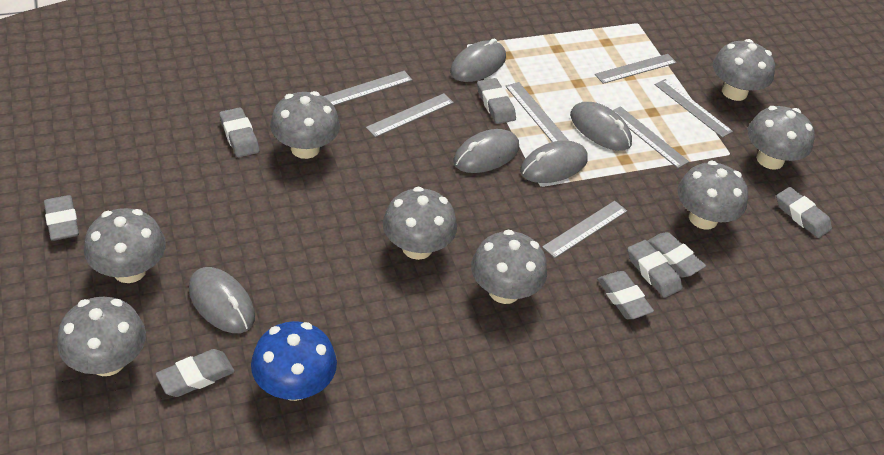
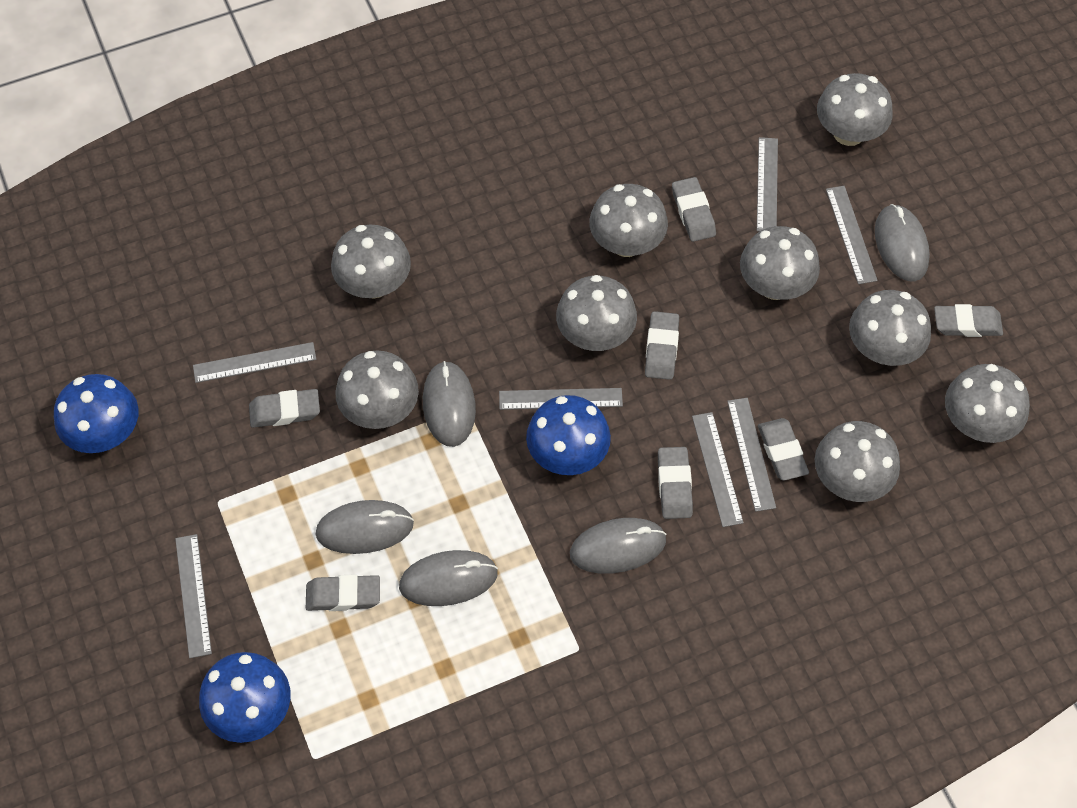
blue mushroom: 1 -> 3
grey eraser: 8 -> 7
grey mushroom: 8 -> 9

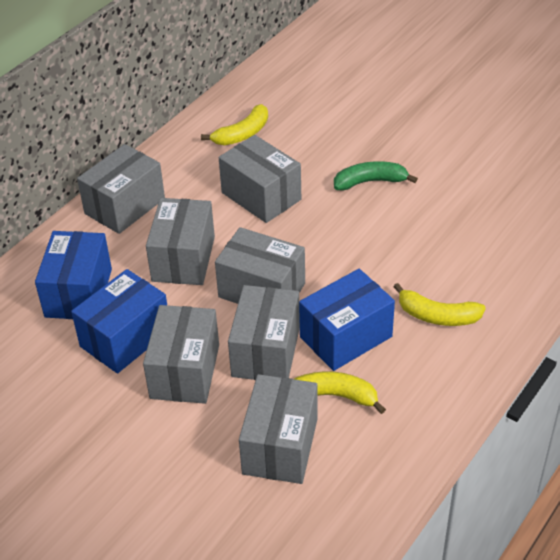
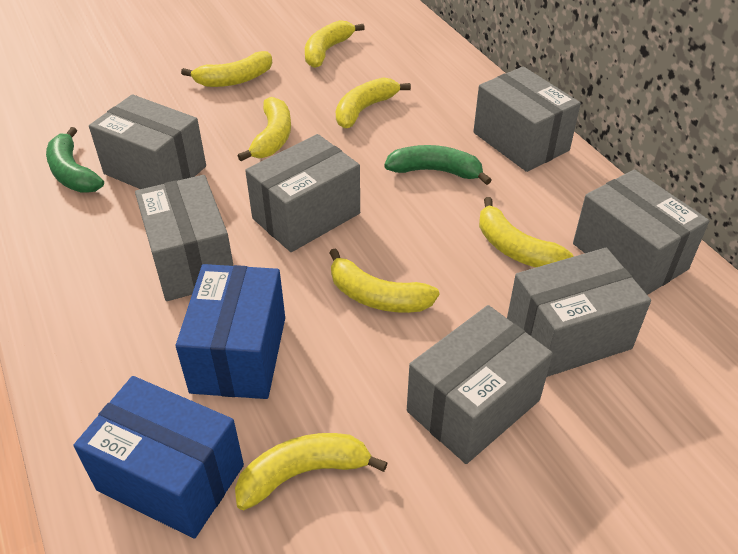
blue box: 3 -> 2
green banana: 1 -> 2
yellow banana: 3 -> 7

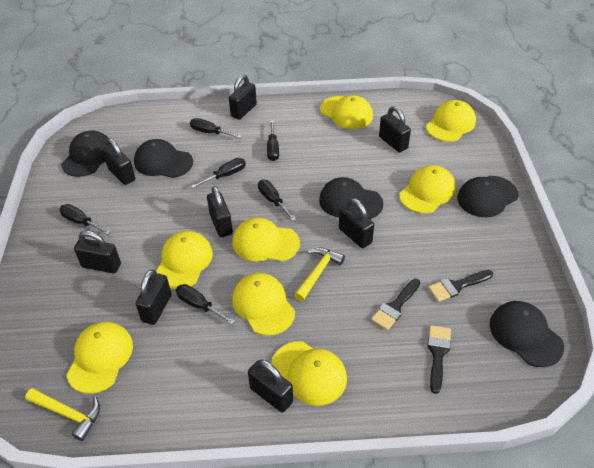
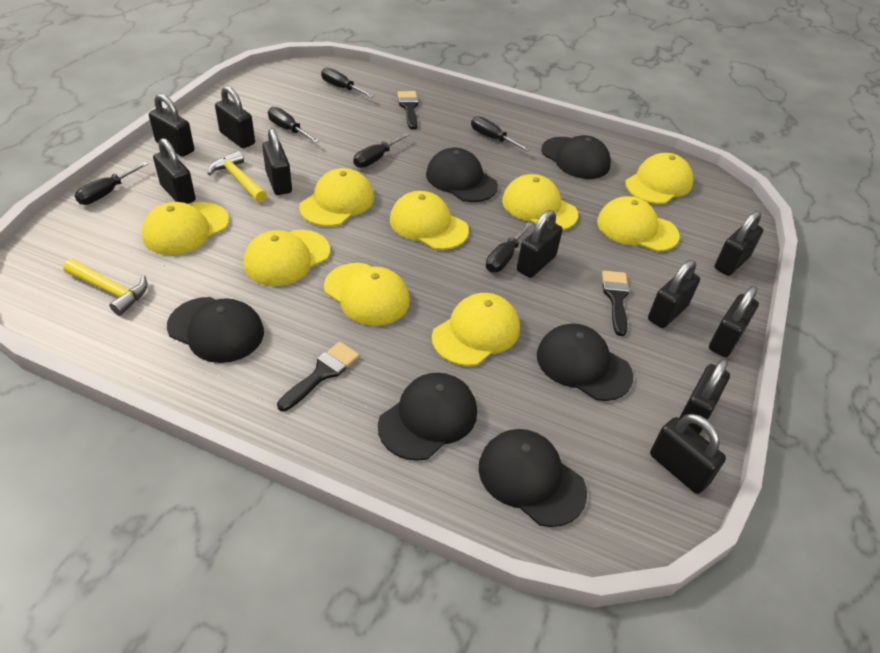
black cap: 5 -> 6
black padlock: 8 -> 10
yellow cap: 8 -> 9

____________

TASK BRIEF:
A faithful copy of each entry is required, and no picture may be carried into it.

EXERCISE OUTPUT:
blue mushroom: 1 -> 3
grey eraser: 8 -> 7
grey mushroom: 8 -> 9

blue box: 3 -> 2
green banana: 1 -> 2
yellow banana: 3 -> 7

black cap: 5 -> 6
black padlock: 8 -> 10
yellow cap: 8 -> 9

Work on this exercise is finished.